(DATASET EXCERPTS begins)

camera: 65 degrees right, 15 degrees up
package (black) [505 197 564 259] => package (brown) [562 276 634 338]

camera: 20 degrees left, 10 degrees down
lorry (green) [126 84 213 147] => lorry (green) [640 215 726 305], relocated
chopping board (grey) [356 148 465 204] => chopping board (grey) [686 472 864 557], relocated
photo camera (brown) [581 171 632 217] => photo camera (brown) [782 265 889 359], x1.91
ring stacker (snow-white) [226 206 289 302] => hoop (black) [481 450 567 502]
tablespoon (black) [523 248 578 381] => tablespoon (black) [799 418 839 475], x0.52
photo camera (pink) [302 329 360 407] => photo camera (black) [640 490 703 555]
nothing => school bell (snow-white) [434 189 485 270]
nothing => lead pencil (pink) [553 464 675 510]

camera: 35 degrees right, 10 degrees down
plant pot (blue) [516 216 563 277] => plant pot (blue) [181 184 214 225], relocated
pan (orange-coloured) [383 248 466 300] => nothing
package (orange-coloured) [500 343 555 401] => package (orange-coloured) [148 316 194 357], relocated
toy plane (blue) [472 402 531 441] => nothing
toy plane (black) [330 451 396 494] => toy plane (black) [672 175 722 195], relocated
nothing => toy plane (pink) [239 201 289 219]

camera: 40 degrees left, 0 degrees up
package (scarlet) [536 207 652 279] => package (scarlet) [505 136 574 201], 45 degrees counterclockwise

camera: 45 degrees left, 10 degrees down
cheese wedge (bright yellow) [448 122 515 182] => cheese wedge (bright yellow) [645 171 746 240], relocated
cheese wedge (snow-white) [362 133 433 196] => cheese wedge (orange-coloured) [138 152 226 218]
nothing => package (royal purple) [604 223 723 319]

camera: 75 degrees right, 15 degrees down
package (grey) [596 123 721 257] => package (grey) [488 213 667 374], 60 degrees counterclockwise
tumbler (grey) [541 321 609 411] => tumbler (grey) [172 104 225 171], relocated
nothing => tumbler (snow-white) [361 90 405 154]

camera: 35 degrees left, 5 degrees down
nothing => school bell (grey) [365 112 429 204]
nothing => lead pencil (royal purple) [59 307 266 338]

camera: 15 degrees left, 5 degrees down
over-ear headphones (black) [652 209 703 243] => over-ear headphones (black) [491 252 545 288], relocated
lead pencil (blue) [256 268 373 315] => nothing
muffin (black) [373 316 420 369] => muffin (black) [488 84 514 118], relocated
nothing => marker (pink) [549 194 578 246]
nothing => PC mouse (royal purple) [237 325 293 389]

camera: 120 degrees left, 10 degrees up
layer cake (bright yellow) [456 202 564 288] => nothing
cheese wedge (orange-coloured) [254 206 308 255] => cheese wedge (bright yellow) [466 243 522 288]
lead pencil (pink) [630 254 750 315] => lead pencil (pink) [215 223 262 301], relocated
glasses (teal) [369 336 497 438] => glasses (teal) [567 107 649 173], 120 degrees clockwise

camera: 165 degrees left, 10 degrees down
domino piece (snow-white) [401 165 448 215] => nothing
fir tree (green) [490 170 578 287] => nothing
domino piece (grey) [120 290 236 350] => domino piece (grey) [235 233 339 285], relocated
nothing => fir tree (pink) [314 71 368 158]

(DATASET EXCERPTS ends)

- EXERCISE OBJECTIVE
Keep to the lines above, from the first one through the line where "camera: 35 degrees left, 5 degrees down" appears, and copy them exactly.

- FINAL ANSWER
camera: 65 degrees right, 15 degrees up
package (black) [505 197 564 259] => package (brown) [562 276 634 338]

camera: 20 degrees left, 10 degrees down
lorry (green) [126 84 213 147] => lorry (green) [640 215 726 305], relocated
chopping board (grey) [356 148 465 204] => chopping board (grey) [686 472 864 557], relocated
photo camera (brown) [581 171 632 217] => photo camera (brown) [782 265 889 359], x1.91
ring stacker (snow-white) [226 206 289 302] => hoop (black) [481 450 567 502]
tablespoon (black) [523 248 578 381] => tablespoon (black) [799 418 839 475], x0.52
photo camera (pink) [302 329 360 407] => photo camera (black) [640 490 703 555]
nothing => school bell (snow-white) [434 189 485 270]
nothing => lead pencil (pink) [553 464 675 510]

camera: 35 degrees right, 10 degrees down
plant pot (blue) [516 216 563 277] => plant pot (blue) [181 184 214 225], relocated
pan (orange-coloured) [383 248 466 300] => nothing
package (orange-coloured) [500 343 555 401] => package (orange-coloured) [148 316 194 357], relocated
toy plane (blue) [472 402 531 441] => nothing
toy plane (black) [330 451 396 494] => toy plane (black) [672 175 722 195], relocated
nothing => toy plane (pink) [239 201 289 219]

camera: 40 degrees left, 0 degrees up
package (scarlet) [536 207 652 279] => package (scarlet) [505 136 574 201], 45 degrees counterclockwise

camera: 45 degrees left, 10 degrees down
cheese wedge (bright yellow) [448 122 515 182] => cheese wedge (bright yellow) [645 171 746 240], relocated
cheese wedge (snow-white) [362 133 433 196] => cheese wedge (orange-coloured) [138 152 226 218]
nothing => package (royal purple) [604 223 723 319]

camera: 75 degrees right, 15 degrees down
package (grey) [596 123 721 257] => package (grey) [488 213 667 374], 60 degrees counterclockwise
tumbler (grey) [541 321 609 411] => tumbler (grey) [172 104 225 171], relocated
nothing => tumbler (snow-white) [361 90 405 154]

camera: 35 degrees left, 5 degrees down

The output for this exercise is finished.